Copy the entries below exactly. Images do not belong in the copy.

Object change descriptions:

>>

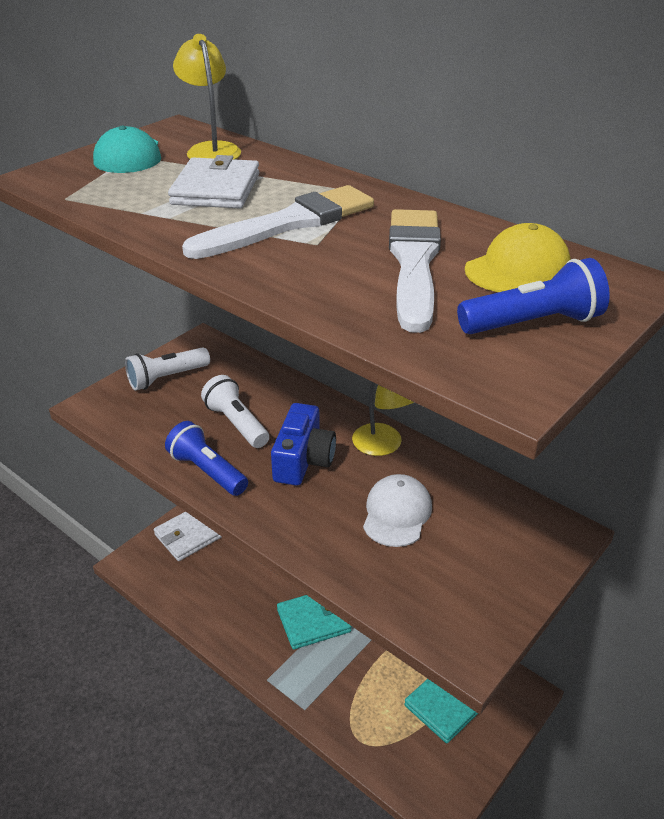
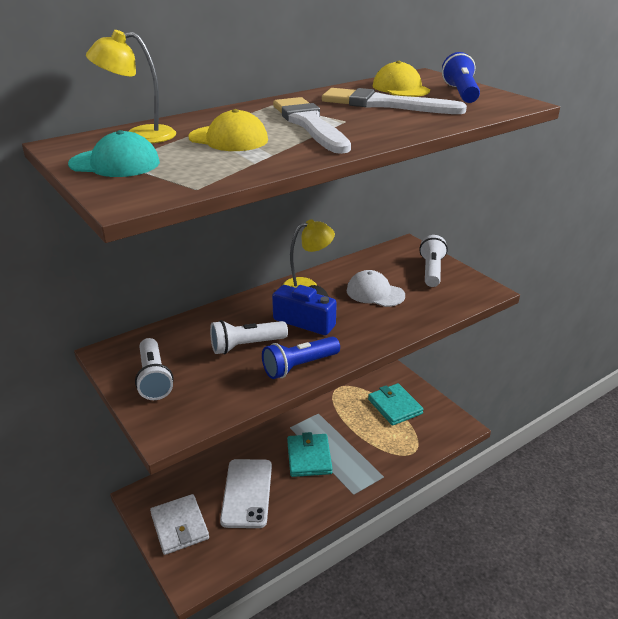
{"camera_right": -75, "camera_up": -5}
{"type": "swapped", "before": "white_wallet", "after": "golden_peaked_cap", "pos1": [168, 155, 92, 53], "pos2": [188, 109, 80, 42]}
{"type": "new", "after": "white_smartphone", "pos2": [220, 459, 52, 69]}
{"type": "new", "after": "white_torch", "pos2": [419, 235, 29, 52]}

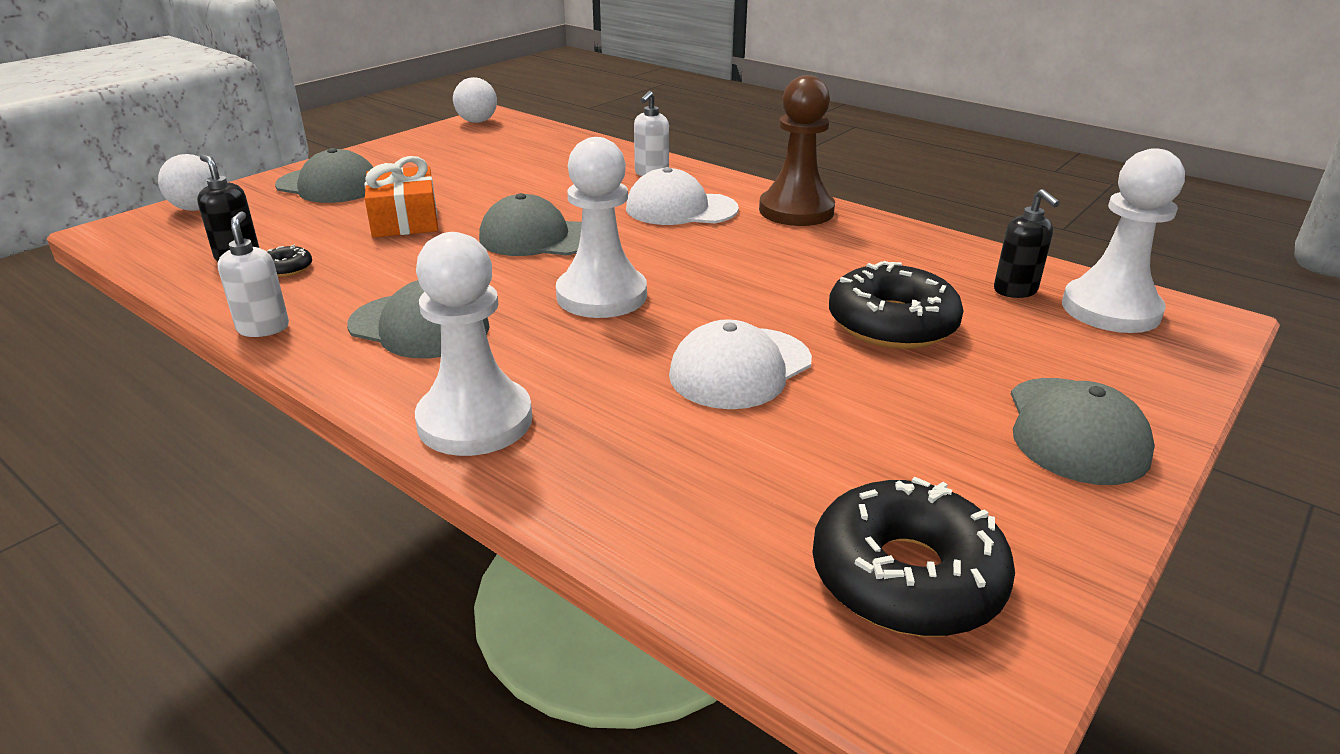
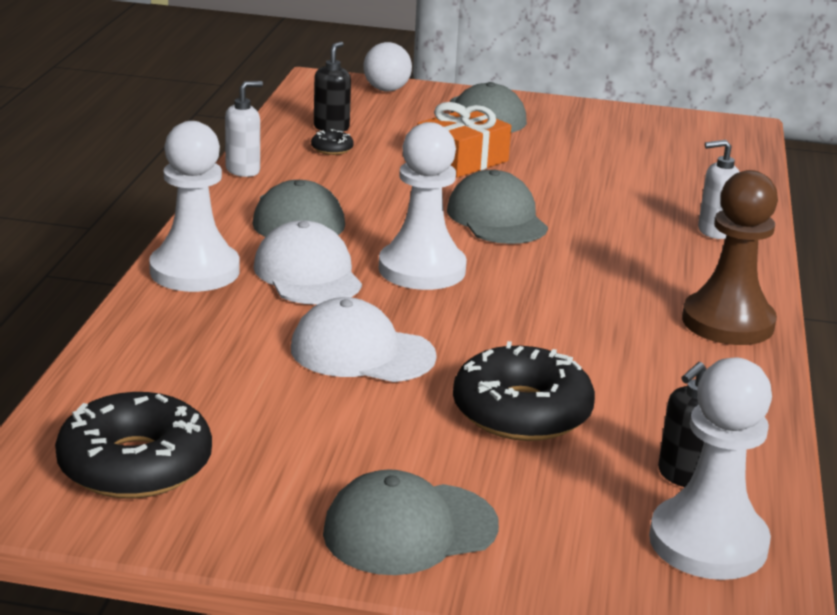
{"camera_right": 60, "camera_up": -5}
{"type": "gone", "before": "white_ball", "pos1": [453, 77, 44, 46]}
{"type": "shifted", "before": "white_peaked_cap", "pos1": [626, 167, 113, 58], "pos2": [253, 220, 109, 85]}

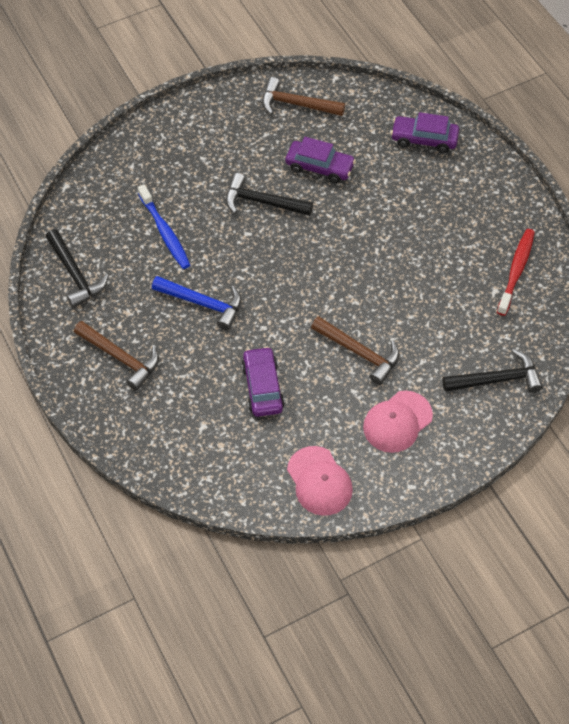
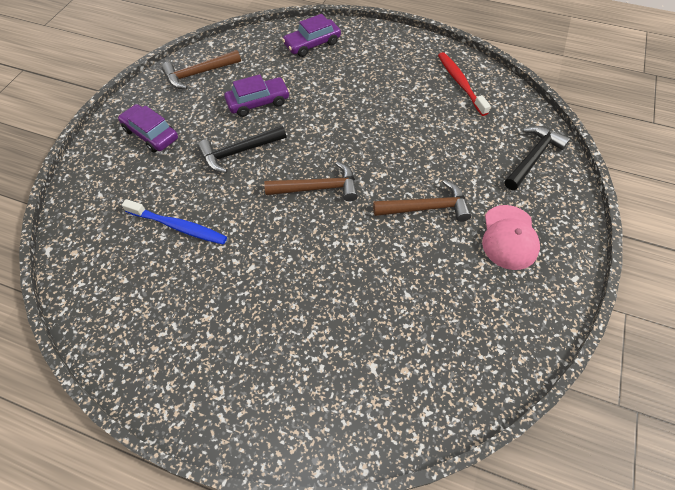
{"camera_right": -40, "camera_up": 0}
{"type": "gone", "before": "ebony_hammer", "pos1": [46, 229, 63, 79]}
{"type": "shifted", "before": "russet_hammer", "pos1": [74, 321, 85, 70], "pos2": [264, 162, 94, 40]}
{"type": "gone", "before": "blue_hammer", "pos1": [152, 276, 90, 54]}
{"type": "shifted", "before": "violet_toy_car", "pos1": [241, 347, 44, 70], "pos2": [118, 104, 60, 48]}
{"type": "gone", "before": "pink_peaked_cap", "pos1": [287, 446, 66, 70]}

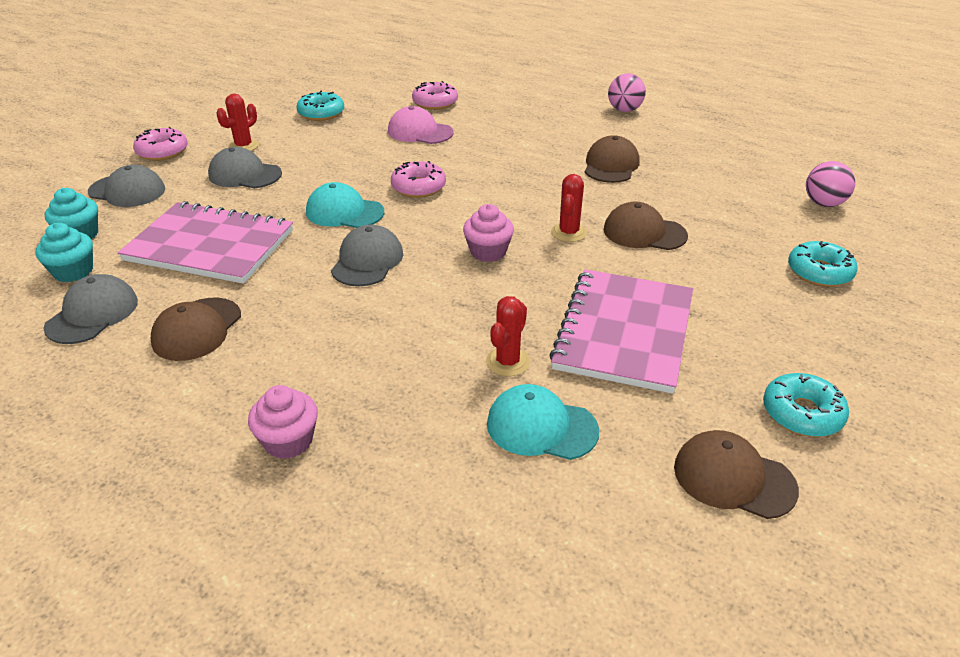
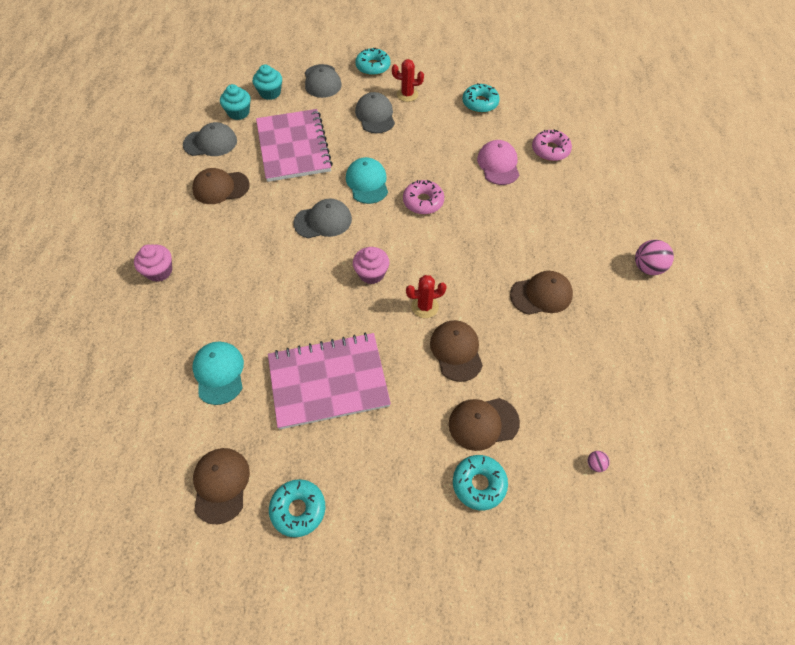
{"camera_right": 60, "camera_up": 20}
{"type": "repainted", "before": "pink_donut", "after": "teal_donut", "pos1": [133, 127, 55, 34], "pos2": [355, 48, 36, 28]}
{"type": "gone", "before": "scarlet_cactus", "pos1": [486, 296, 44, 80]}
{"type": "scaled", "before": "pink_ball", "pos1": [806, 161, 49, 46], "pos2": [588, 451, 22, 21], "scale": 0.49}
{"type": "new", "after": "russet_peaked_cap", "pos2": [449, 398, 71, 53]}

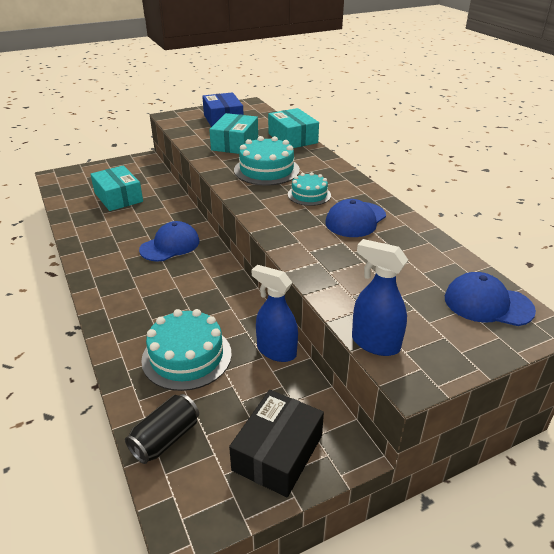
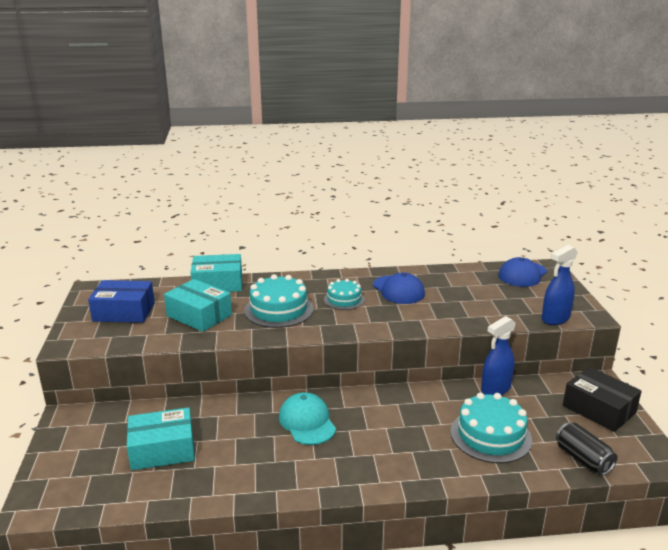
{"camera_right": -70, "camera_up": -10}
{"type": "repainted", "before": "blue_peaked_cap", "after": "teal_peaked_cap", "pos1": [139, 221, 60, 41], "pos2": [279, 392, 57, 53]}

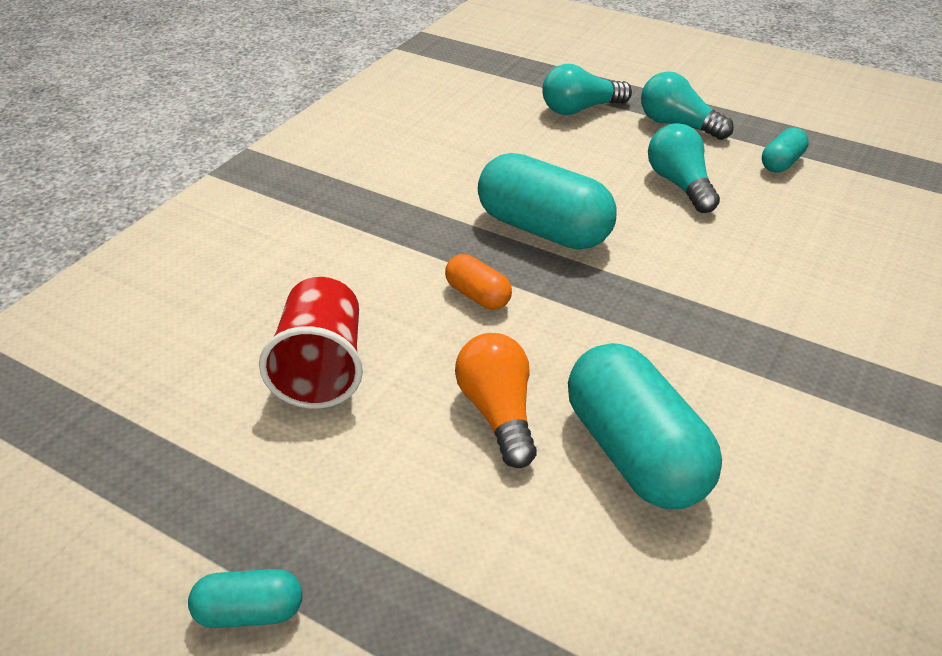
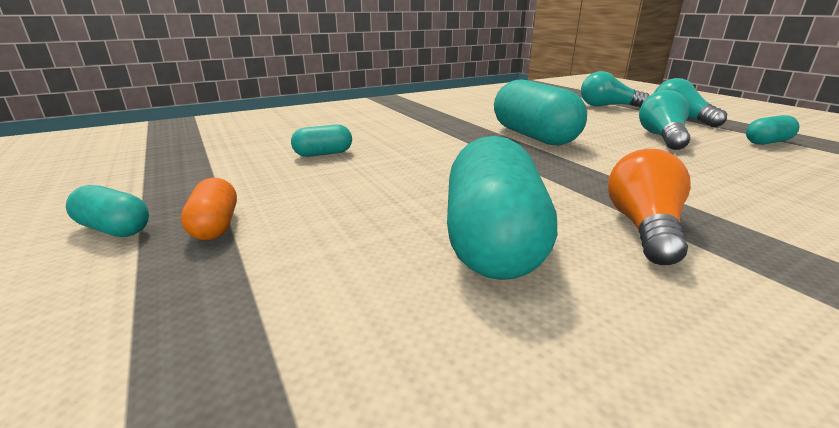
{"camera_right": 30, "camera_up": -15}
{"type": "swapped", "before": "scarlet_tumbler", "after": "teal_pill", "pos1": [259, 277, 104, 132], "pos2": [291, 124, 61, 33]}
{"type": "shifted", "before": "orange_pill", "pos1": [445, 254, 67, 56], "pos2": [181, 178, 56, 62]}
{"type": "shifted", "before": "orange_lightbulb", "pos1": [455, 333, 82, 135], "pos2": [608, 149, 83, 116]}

<<

**Result of this task**:
{"camera_right": -75, "camera_up": -5}
{"type": "swapped", "before": "white_wallet", "after": "golden_peaked_cap", "pos1": [168, 155, 92, 53], "pos2": [188, 109, 80, 42]}
{"type": "new", "after": "white_smartphone", "pos2": [220, 459, 52, 69]}
{"type": "new", "after": "white_torch", "pos2": [419, 235, 29, 52]}

{"camera_right": 60, "camera_up": -5}
{"type": "gone", "before": "white_ball", "pos1": [453, 77, 44, 46]}
{"type": "shifted", "before": "white_peaked_cap", "pos1": [626, 167, 113, 58], "pos2": [253, 220, 109, 85]}

{"camera_right": -40, "camera_up": 0}
{"type": "gone", "before": "ebony_hammer", "pos1": [46, 229, 63, 79]}
{"type": "shifted", "before": "russet_hammer", "pos1": [74, 321, 85, 70], "pos2": [264, 162, 94, 40]}
{"type": "gone", "before": "blue_hammer", "pos1": [152, 276, 90, 54]}
{"type": "shifted", "before": "violet_toy_car", "pos1": [241, 347, 44, 70], "pos2": [118, 104, 60, 48]}
{"type": "gone", "before": "pink_peaked_cap", "pos1": [287, 446, 66, 70]}

{"camera_right": 60, "camera_up": 20}
{"type": "repainted", "before": "pink_donut", "after": "teal_donut", "pos1": [133, 127, 55, 34], "pos2": [355, 48, 36, 28]}
{"type": "gone", "before": "scarlet_cactus", "pos1": [486, 296, 44, 80]}
{"type": "scaled", "before": "pink_ball", "pos1": [806, 161, 49, 46], "pos2": [588, 451, 22, 21], "scale": 0.49}
{"type": "new", "after": "russet_peaked_cap", "pos2": [449, 398, 71, 53]}

{"camera_right": -70, "camera_up": -10}
{"type": "repainted", "before": "blue_peaked_cap", "after": "teal_peaked_cap", "pos1": [139, 221, 60, 41], "pos2": [279, 392, 57, 53]}

{"camera_right": 30, "camera_up": -15}
{"type": "swapped", "before": "scarlet_tumbler", "after": "teal_pill", "pos1": [259, 277, 104, 132], "pos2": [291, 124, 61, 33]}
{"type": "shifted", "before": "orange_pill", "pos1": [445, 254, 67, 56], "pos2": [181, 178, 56, 62]}
{"type": "shifted", "before": "orange_lightbulb", "pos1": [455, 333, 82, 135], "pos2": [608, 149, 83, 116]}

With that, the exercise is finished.